╔══

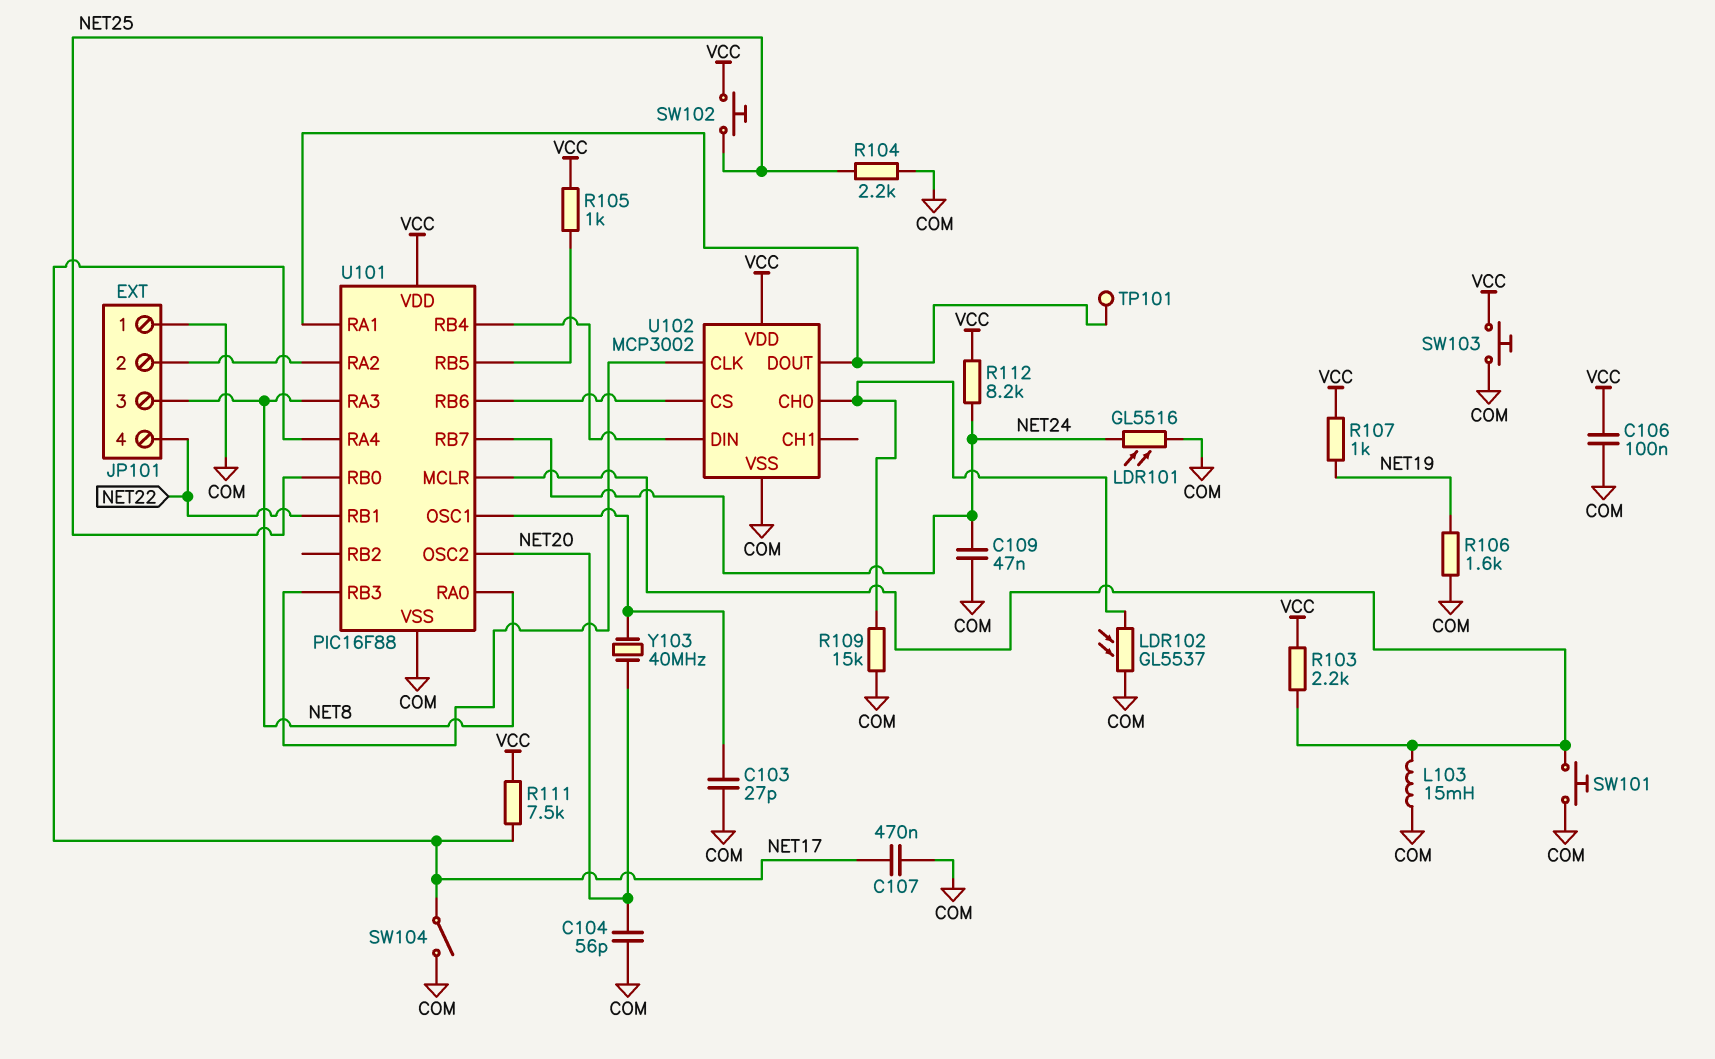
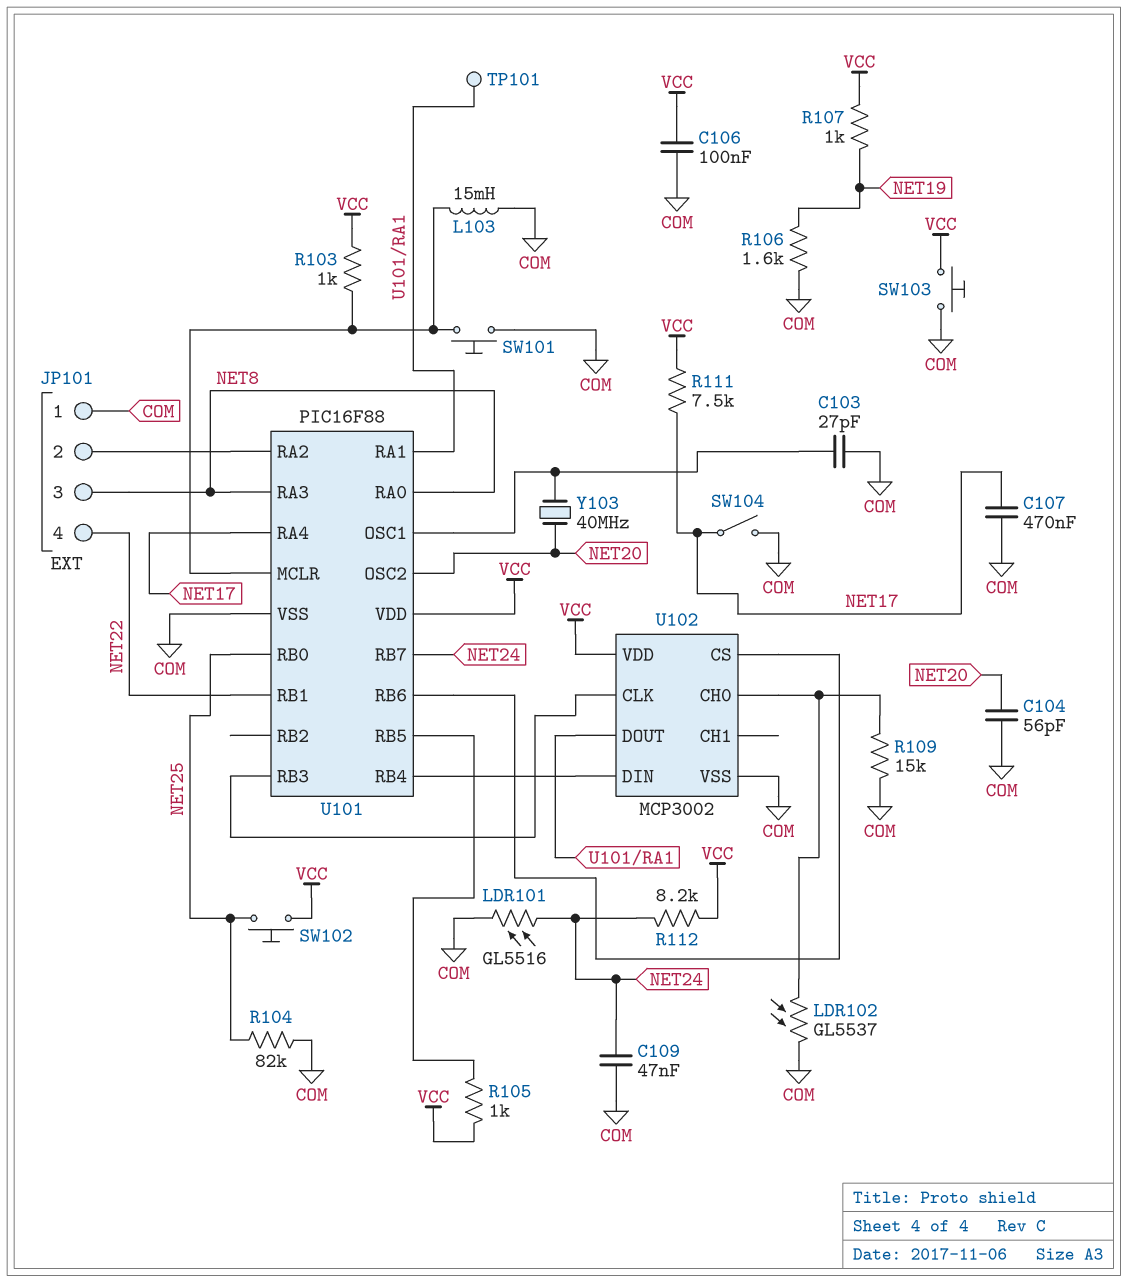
R103: 2.2k (U101/MCLR, VCC) -> 1k (U101/MCLR, VCC)
R104: 2.2k (COM, NET25) -> 82k (COM, NET25)

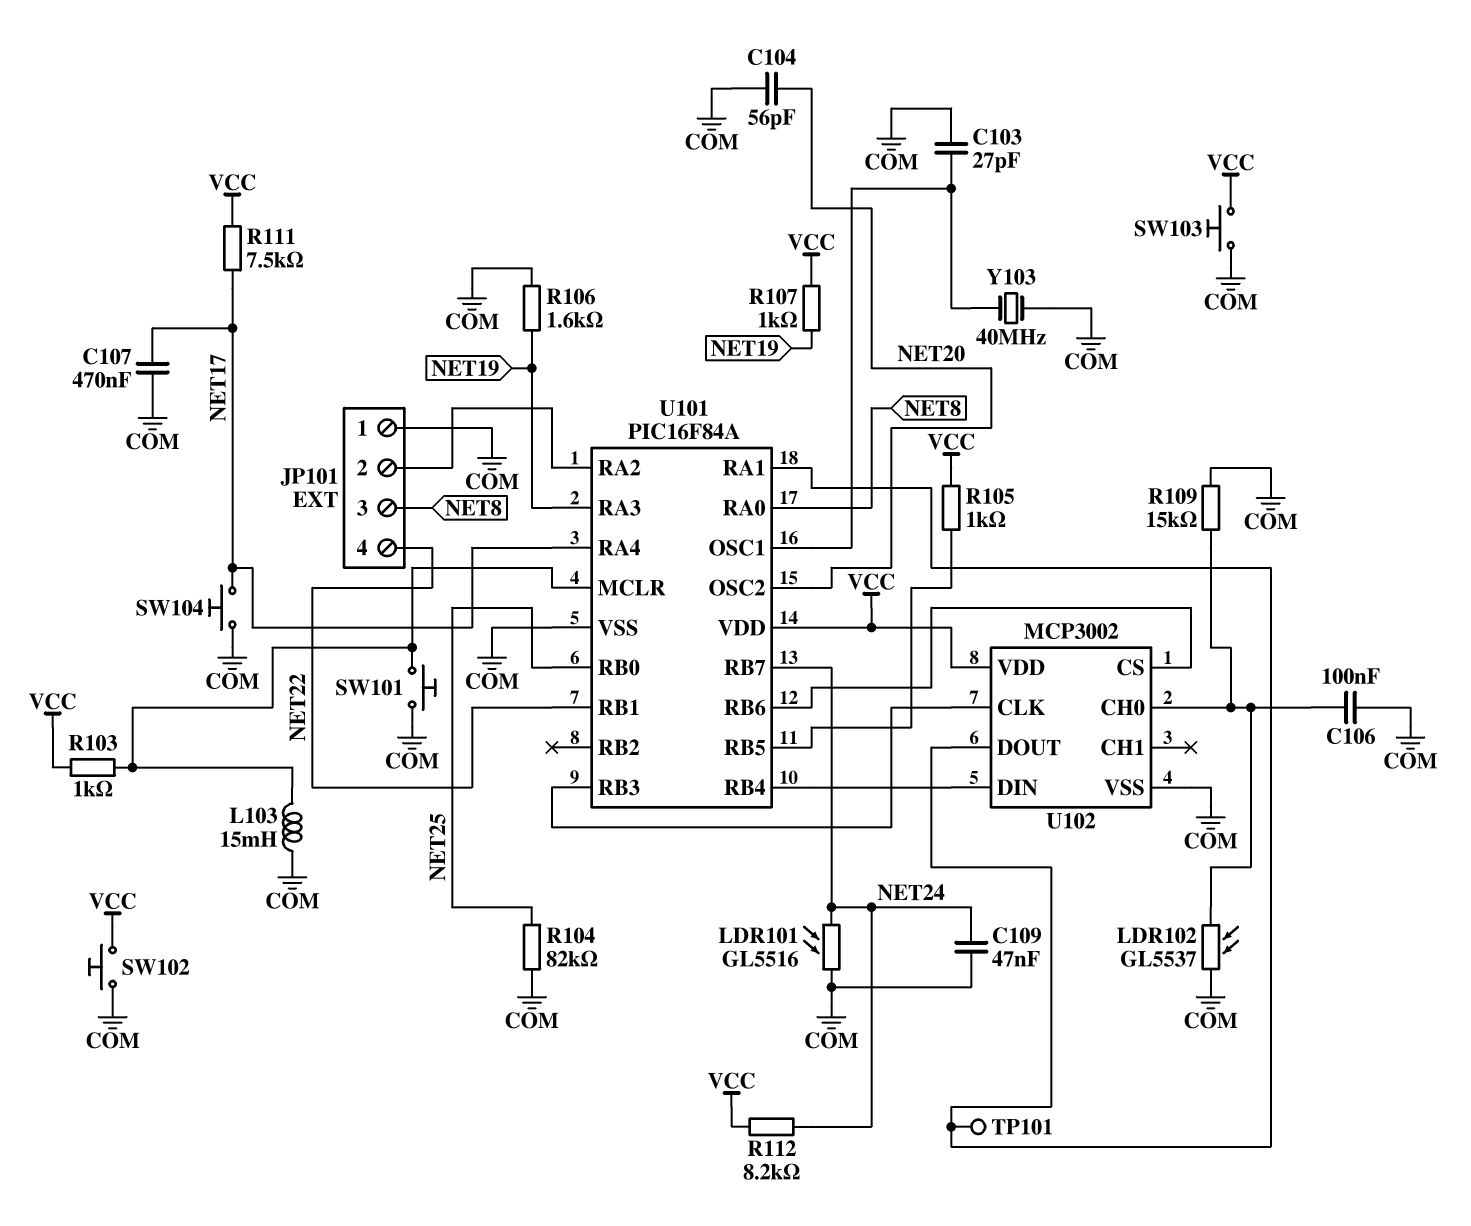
C106: 100nF (COM, VCC) -> 100nF (COM, U102/CH0)
SW102: button (NET25, VCC) -> button (COM, VCC)
SW104: switch (COM, NET17) -> button (COM, NET17)
U101: PIC16F88 -> PIC16F84A
U101 pin RA3: NET8 -> NET19
Y103: 40MHz (NET20, U101/OSC1) -> 40MHz (COM, U101/OSC1)

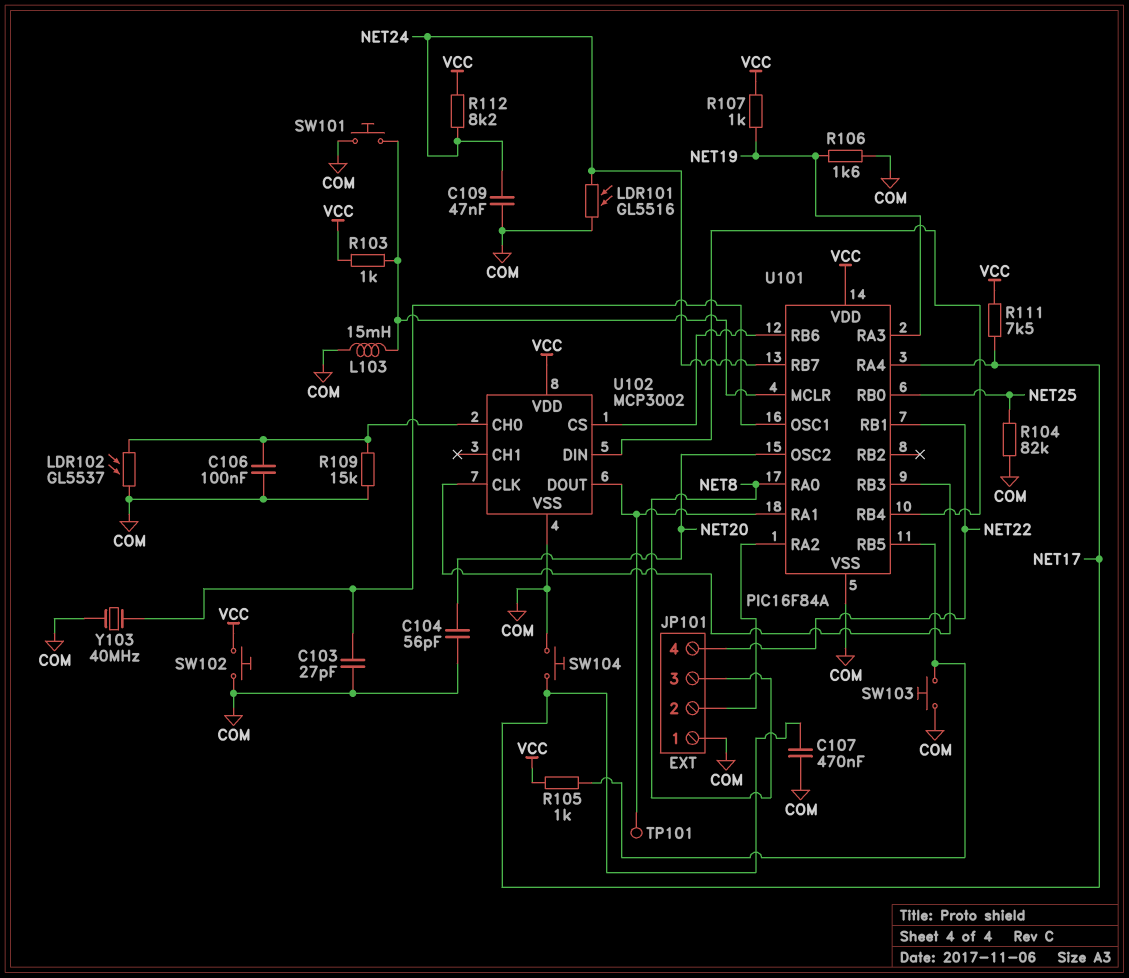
SW103: button (COM, VCC) -> button (COM, U101/RB5)

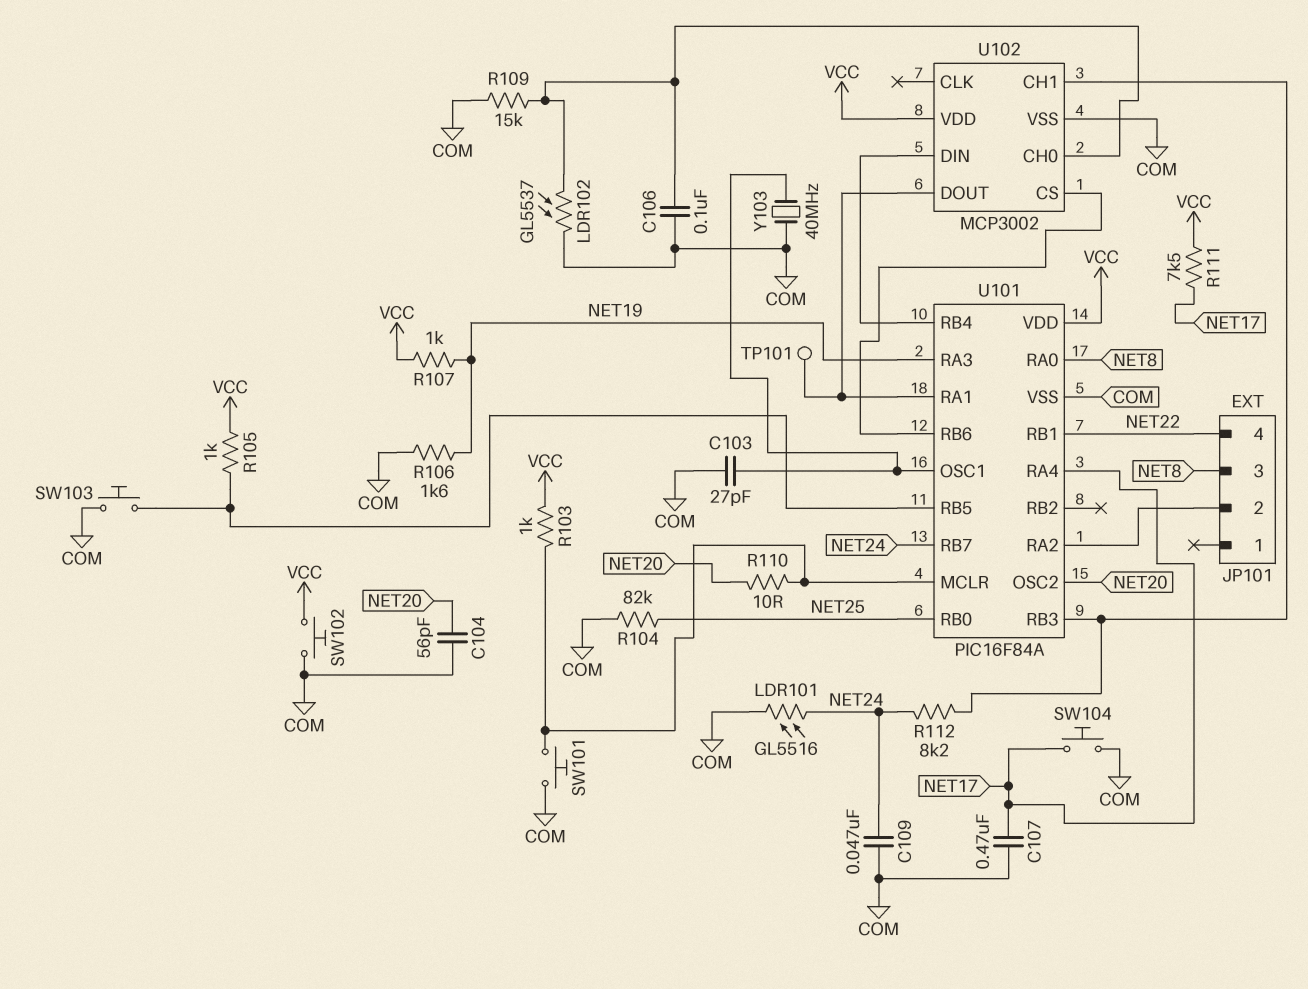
JP101 pin 1: COM -> none
L103: 15mH (COM, U101/MCLR) -> none
R110: none -> 10 (NET20, U101/MCLR)
R112: 8.2k (NET24, VCC) -> 8.2k (NET24, U101/RB3)
U102 pin CH1: none -> U101/RB3
U102 pin CLK: U101/RB3 -> none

╚══

Your answer must be the lines from the one containing "Y103: 40MHz (NET20, U101/OSC1)" through the last line of the listing above, restated word for word, with no pictures.

Y103: 40MHz (NET20, U101/OSC1) -> 40MHz (COM, U101/OSC1)

SW103: button (COM, VCC) -> button (COM, U101/RB5)

JP101 pin 1: COM -> none
L103: 15mH (COM, U101/MCLR) -> none
R110: none -> 10 (NET20, U101/MCLR)
R112: 8.2k (NET24, VCC) -> 8.2k (NET24, U101/RB3)
U102 pin CH1: none -> U101/RB3
U102 pin CLK: U101/RB3 -> none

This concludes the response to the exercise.